[Task instructions]
Your answer should repeat every line of the records below in which the word "pink" appears.

Data records:
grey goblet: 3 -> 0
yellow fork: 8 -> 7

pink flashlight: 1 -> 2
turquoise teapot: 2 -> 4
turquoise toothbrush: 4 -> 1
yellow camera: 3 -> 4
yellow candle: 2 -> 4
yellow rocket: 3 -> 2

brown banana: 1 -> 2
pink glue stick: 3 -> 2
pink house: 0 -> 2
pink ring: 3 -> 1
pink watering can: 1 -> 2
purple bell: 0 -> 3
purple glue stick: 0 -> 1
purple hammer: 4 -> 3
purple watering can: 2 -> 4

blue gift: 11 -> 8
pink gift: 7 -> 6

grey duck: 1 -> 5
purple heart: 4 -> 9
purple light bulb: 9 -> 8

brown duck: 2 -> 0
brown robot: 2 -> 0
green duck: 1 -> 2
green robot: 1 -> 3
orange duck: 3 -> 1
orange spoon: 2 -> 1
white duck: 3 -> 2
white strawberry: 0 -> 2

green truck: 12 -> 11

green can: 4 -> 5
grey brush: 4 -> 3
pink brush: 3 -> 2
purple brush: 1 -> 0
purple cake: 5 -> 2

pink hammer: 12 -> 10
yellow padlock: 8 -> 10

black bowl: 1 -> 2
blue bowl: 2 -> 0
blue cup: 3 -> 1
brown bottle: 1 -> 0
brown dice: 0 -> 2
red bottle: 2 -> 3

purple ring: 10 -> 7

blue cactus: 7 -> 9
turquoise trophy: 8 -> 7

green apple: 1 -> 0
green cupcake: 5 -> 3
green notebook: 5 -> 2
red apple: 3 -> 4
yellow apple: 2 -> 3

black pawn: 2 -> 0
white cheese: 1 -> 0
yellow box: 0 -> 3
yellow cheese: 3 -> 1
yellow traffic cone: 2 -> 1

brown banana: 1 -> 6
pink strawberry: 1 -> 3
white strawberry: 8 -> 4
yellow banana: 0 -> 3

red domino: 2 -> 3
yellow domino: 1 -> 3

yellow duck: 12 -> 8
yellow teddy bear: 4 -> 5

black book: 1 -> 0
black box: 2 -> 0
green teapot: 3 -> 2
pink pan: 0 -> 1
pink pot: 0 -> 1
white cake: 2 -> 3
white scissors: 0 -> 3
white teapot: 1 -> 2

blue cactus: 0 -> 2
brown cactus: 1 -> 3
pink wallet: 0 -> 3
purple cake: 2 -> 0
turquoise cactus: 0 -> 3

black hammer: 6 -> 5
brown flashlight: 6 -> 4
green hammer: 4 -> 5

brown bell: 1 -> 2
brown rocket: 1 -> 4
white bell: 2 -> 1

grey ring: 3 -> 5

[Answer space]
pink flashlight: 1 -> 2
pink glue stick: 3 -> 2
pink house: 0 -> 2
pink ring: 3 -> 1
pink watering can: 1 -> 2
pink gift: 7 -> 6
pink brush: 3 -> 2
pink hammer: 12 -> 10
pink strawberry: 1 -> 3
pink pan: 0 -> 1
pink pot: 0 -> 1
pink wallet: 0 -> 3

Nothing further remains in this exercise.